====== Recorded information ======

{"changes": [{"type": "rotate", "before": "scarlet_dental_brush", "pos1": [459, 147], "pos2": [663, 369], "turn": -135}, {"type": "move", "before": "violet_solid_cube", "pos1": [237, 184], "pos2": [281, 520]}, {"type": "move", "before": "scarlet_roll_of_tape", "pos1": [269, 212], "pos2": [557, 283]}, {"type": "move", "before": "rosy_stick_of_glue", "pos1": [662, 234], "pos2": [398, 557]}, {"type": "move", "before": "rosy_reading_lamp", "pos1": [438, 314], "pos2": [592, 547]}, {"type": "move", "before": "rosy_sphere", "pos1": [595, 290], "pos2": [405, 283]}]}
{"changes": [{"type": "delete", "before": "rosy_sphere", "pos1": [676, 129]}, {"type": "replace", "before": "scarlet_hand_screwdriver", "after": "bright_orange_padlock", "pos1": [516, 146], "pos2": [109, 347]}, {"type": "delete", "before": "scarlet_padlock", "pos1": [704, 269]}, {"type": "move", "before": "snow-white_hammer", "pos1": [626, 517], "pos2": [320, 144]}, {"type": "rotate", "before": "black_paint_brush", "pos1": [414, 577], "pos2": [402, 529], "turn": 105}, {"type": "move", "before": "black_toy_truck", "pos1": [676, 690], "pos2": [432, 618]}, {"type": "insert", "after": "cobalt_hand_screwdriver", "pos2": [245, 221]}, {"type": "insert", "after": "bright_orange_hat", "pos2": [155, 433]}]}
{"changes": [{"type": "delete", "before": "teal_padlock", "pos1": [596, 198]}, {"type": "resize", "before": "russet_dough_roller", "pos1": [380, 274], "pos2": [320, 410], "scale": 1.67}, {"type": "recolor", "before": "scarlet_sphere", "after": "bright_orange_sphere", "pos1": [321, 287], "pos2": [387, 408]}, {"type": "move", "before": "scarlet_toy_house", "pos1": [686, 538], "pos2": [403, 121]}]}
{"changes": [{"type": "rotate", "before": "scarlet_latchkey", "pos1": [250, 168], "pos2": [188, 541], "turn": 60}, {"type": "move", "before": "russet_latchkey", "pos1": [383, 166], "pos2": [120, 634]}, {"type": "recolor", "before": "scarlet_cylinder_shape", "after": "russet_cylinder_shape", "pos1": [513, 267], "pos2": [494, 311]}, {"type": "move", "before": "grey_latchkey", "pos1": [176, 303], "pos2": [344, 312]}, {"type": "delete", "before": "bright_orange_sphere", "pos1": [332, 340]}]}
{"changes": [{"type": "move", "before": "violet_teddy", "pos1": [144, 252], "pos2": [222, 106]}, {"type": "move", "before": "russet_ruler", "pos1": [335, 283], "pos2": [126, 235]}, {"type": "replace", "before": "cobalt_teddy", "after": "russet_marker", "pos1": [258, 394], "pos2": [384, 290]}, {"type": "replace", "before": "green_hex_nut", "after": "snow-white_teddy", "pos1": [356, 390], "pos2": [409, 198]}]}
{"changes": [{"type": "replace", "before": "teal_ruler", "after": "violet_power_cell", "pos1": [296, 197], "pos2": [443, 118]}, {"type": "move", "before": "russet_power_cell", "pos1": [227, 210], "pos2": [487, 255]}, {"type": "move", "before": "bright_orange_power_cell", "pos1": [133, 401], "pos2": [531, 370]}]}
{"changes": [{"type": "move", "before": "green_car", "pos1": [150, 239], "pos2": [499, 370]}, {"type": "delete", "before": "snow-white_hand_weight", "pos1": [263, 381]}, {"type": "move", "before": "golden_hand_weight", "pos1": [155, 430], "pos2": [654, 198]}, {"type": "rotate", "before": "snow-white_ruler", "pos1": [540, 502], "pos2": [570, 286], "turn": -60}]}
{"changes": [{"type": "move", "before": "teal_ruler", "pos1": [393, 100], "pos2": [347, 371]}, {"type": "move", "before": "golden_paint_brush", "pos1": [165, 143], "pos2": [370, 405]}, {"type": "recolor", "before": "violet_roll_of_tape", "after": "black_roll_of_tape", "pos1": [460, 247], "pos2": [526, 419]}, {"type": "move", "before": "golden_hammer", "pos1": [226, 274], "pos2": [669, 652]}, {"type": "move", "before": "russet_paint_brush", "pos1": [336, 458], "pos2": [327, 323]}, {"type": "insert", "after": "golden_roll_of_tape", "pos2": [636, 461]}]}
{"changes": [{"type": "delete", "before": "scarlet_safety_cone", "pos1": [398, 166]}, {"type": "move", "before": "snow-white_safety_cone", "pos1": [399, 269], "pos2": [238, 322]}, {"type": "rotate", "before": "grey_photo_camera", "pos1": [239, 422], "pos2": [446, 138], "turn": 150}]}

======

*Problem to work on*. Please reproduce each record precisely as written.

*Exercise result*.
{"changes": [{"type": "rotate", "before": "scarlet_dental_brush", "pos1": [459, 147], "pos2": [663, 369], "turn": -135}, {"type": "move", "before": "violet_solid_cube", "pos1": [237, 184], "pos2": [281, 520]}, {"type": "move", "before": "scarlet_roll_of_tape", "pos1": [269, 212], "pos2": [557, 283]}, {"type": "move", "before": "rosy_stick_of_glue", "pos1": [662, 234], "pos2": [398, 557]}, {"type": "move", "before": "rosy_reading_lamp", "pos1": [438, 314], "pos2": [592, 547]}, {"type": "move", "before": "rosy_sphere", "pos1": [595, 290], "pos2": [405, 283]}]}
{"changes": [{"type": "delete", "before": "rosy_sphere", "pos1": [676, 129]}, {"type": "replace", "before": "scarlet_hand_screwdriver", "after": "bright_orange_padlock", "pos1": [516, 146], "pos2": [109, 347]}, {"type": "delete", "before": "scarlet_padlock", "pos1": [704, 269]}, {"type": "move", "before": "snow-white_hammer", "pos1": [626, 517], "pos2": [320, 144]}, {"type": "rotate", "before": "black_paint_brush", "pos1": [414, 577], "pos2": [402, 529], "turn": 105}, {"type": "move", "before": "black_toy_truck", "pos1": [676, 690], "pos2": [432, 618]}, {"type": "insert", "after": "cobalt_hand_screwdriver", "pos2": [245, 221]}, {"type": "insert", "after": "bright_orange_hat", "pos2": [155, 433]}]}
{"changes": [{"type": "delete", "before": "teal_padlock", "pos1": [596, 198]}, {"type": "resize", "before": "russet_dough_roller", "pos1": [380, 274], "pos2": [320, 410], "scale": 1.67}, {"type": "recolor", "before": "scarlet_sphere", "after": "bright_orange_sphere", "pos1": [321, 287], "pos2": [387, 408]}, {"type": "move", "before": "scarlet_toy_house", "pos1": [686, 538], "pos2": [403, 121]}]}
{"changes": [{"type": "rotate", "before": "scarlet_latchkey", "pos1": [250, 168], "pos2": [188, 541], "turn": 60}, {"type": "move", "before": "russet_latchkey", "pos1": [383, 166], "pos2": [120, 634]}, {"type": "recolor", "before": "scarlet_cylinder_shape", "after": "russet_cylinder_shape", "pos1": [513, 267], "pos2": [494, 311]}, {"type": "move", "before": "grey_latchkey", "pos1": [176, 303], "pos2": [344, 312]}, {"type": "delete", "before": "bright_orange_sphere", "pos1": [332, 340]}]}
{"changes": [{"type": "move", "before": "violet_teddy", "pos1": [144, 252], "pos2": [222, 106]}, {"type": "move", "before": "russet_ruler", "pos1": [335, 283], "pos2": [126, 235]}, {"type": "replace", "before": "cobalt_teddy", "after": "russet_marker", "pos1": [258, 394], "pos2": [384, 290]}, {"type": "replace", "before": "green_hex_nut", "after": "snow-white_teddy", "pos1": [356, 390], "pos2": [409, 198]}]}
{"changes": [{"type": "replace", "before": "teal_ruler", "after": "violet_power_cell", "pos1": [296, 197], "pos2": [443, 118]}, {"type": "move", "before": "russet_power_cell", "pos1": [227, 210], "pos2": [487, 255]}, {"type": "move", "before": "bright_orange_power_cell", "pos1": [133, 401], "pos2": [531, 370]}]}
{"changes": [{"type": "move", "before": "green_car", "pos1": [150, 239], "pos2": [499, 370]}, {"type": "delete", "before": "snow-white_hand_weight", "pos1": [263, 381]}, {"type": "move", "before": "golden_hand_weight", "pos1": [155, 430], "pos2": [654, 198]}, {"type": "rotate", "before": "snow-white_ruler", "pos1": [540, 502], "pos2": [570, 286], "turn": -60}]}
{"changes": [{"type": "move", "before": "teal_ruler", "pos1": [393, 100], "pos2": [347, 371]}, {"type": "move", "before": "golden_paint_brush", "pos1": [165, 143], "pos2": [370, 405]}, {"type": "recolor", "before": "violet_roll_of_tape", "after": "black_roll_of_tape", "pos1": [460, 247], "pos2": [526, 419]}, {"type": "move", "before": "golden_hammer", "pos1": [226, 274], "pos2": [669, 652]}, {"type": "move", "before": "russet_paint_brush", "pos1": [336, 458], "pos2": [327, 323]}, {"type": "insert", "after": "golden_roll_of_tape", "pos2": [636, 461]}]}
{"changes": [{"type": "delete", "before": "scarlet_safety_cone", "pos1": [398, 166]}, {"type": "move", "before": "snow-white_safety_cone", "pos1": [399, 269], "pos2": [238, 322]}, {"type": "rotate", "before": "grey_photo_camera", "pos1": [239, 422], "pos2": [446, 138], "turn": 150}]}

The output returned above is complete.